> **TASK TO COMPLETE**
Retype the range from the line holding "moved: pear in yellow 673 212 to 559 157" to the last line of the listing, inclusive, exactly as it appears and with nothing else.

> **AVAILABLE DATA**
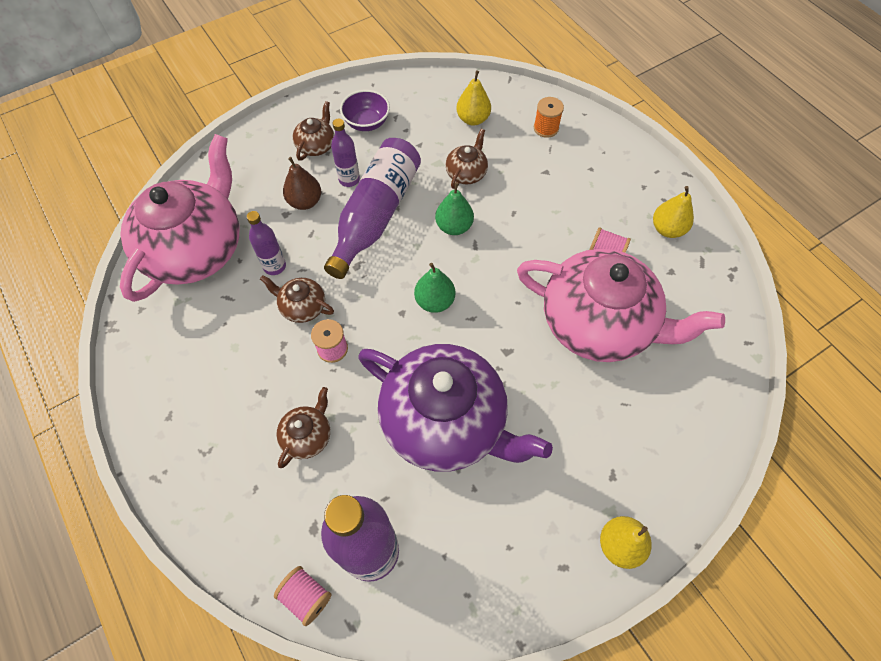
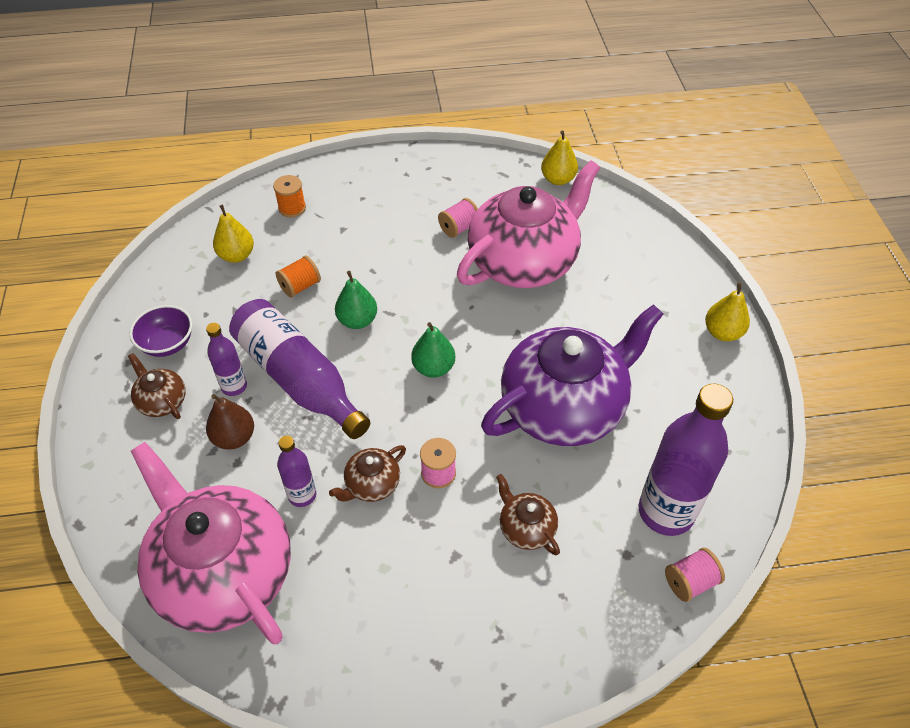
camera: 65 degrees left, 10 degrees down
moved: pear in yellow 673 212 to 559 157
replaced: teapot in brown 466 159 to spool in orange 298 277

> **ANSWER BELOW**
moved: pear in yellow 673 212 to 559 157
replaced: teapot in brown 466 159 to spool in orange 298 277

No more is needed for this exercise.